Action item: The response should contain all of the data below, reproduced exactly, and no pictures.

────────

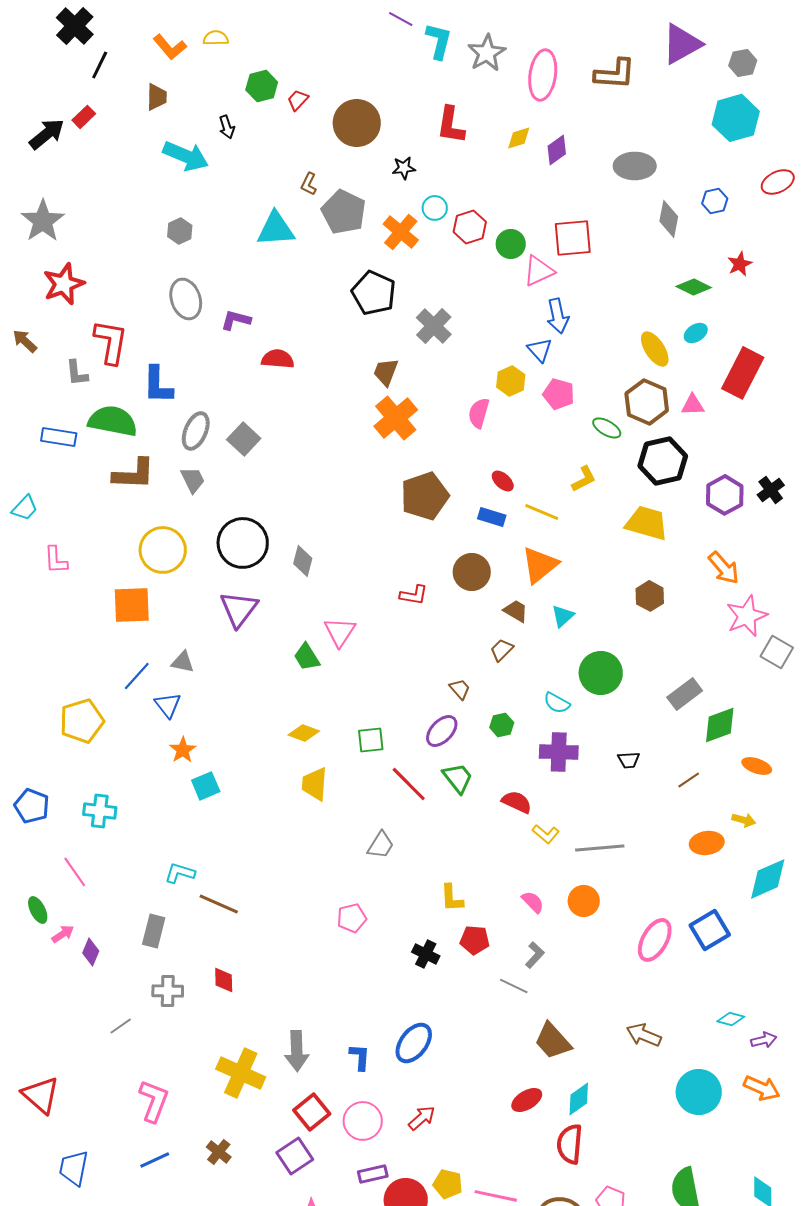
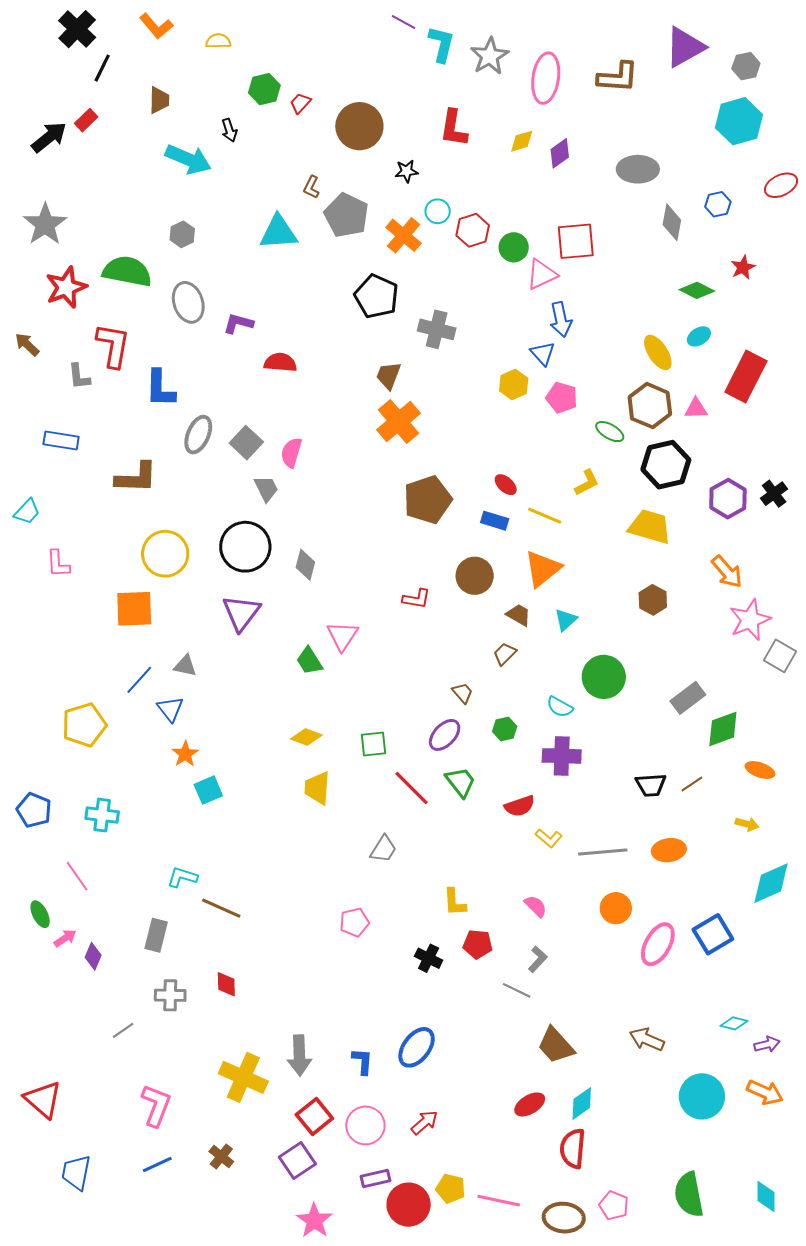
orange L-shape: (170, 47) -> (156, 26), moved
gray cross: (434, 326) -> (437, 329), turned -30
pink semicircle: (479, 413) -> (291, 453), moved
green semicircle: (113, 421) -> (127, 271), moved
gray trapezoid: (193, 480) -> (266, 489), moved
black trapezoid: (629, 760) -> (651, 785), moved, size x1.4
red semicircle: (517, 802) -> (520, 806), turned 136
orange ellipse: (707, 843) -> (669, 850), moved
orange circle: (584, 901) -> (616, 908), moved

────────

Expected answer:
orange L-shape: (170, 47) -> (156, 26), moved
gray cross: (434, 326) -> (437, 329), turned -30
pink semicircle: (479, 413) -> (291, 453), moved
green semicircle: (113, 421) -> (127, 271), moved
gray trapezoid: (193, 480) -> (266, 489), moved
black trapezoid: (629, 760) -> (651, 785), moved, size x1.4
red semicircle: (517, 802) -> (520, 806), turned 136
orange ellipse: (707, 843) -> (669, 850), moved
orange circle: (584, 901) -> (616, 908), moved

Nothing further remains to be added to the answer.